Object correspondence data
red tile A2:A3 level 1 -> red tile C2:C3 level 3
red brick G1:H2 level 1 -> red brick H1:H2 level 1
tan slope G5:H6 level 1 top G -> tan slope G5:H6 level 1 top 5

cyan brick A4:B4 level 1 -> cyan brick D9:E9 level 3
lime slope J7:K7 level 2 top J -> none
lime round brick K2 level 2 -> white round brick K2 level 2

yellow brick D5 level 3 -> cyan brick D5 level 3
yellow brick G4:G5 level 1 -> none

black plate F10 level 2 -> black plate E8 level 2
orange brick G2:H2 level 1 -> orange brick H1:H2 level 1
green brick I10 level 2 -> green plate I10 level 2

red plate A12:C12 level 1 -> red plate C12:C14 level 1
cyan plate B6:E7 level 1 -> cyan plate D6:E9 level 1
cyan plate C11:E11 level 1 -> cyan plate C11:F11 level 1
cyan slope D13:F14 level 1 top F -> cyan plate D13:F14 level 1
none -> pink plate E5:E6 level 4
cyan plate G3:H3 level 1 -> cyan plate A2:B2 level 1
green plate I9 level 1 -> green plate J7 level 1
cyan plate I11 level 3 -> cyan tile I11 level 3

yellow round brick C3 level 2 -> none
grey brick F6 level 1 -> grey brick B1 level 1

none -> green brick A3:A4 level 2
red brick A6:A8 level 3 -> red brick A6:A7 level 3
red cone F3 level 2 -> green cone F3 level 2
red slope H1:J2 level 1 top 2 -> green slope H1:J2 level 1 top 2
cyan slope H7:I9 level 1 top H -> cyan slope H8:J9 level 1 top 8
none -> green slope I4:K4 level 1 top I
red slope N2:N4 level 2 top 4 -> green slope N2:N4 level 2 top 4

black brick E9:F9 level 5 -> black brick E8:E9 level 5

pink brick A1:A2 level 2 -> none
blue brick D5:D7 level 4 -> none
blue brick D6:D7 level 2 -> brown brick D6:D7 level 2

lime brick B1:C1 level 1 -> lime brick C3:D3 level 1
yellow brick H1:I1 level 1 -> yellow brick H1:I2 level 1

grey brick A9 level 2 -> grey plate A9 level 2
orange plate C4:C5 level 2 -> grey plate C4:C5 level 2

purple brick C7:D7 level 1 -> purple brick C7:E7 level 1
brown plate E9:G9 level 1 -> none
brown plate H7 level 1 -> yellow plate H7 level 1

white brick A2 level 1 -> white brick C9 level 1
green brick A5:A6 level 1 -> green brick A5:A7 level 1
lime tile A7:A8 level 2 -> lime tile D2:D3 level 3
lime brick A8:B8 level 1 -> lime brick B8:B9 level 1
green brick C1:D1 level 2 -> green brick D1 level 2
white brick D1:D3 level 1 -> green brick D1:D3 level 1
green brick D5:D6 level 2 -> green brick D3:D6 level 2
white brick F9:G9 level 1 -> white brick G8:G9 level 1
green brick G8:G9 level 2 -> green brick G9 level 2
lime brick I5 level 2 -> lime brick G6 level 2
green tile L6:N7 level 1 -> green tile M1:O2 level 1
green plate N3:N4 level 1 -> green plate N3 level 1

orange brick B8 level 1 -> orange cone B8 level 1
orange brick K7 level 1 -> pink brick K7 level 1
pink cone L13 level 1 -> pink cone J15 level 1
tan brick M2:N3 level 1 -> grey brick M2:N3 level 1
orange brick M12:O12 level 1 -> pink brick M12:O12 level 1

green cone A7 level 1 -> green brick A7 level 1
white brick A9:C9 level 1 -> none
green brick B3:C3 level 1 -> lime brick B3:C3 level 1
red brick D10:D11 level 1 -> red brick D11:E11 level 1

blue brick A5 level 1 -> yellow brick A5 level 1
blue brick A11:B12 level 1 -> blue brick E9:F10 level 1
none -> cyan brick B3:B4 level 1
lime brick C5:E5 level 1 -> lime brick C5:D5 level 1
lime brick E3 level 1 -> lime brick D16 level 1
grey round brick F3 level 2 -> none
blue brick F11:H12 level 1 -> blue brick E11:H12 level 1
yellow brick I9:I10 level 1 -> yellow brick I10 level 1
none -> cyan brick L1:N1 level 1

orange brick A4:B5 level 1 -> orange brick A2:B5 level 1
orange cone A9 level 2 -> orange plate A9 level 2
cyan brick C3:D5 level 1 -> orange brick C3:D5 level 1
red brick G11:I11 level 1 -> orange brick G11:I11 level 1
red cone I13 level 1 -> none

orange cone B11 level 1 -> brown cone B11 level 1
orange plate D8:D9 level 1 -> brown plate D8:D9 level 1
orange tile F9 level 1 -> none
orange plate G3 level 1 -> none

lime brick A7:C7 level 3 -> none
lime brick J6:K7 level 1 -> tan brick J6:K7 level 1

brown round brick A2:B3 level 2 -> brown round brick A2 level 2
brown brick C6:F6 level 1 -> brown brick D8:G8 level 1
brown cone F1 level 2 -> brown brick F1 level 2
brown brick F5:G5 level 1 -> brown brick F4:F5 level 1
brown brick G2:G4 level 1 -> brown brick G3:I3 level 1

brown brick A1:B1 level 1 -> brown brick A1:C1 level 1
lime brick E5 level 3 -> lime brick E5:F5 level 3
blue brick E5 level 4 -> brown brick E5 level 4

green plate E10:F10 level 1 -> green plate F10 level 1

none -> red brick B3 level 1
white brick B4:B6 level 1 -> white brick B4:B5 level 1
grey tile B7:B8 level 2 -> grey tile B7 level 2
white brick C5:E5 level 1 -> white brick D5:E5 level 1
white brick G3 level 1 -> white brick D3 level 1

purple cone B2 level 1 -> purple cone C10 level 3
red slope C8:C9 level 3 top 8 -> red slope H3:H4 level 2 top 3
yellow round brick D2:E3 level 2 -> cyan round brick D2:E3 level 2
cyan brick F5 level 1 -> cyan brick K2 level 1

**The problem:**
The lines in the entries above that carry the word "grey" must be copied.

**Written response:**
grey brick F6 level 1 -> grey brick B1 level 1
grey brick A9 level 2 -> grey plate A9 level 2
orange plate C4:C5 level 2 -> grey plate C4:C5 level 2
tan brick M2:N3 level 1 -> grey brick M2:N3 level 1
grey round brick F3 level 2 -> none
grey tile B7:B8 level 2 -> grey tile B7 level 2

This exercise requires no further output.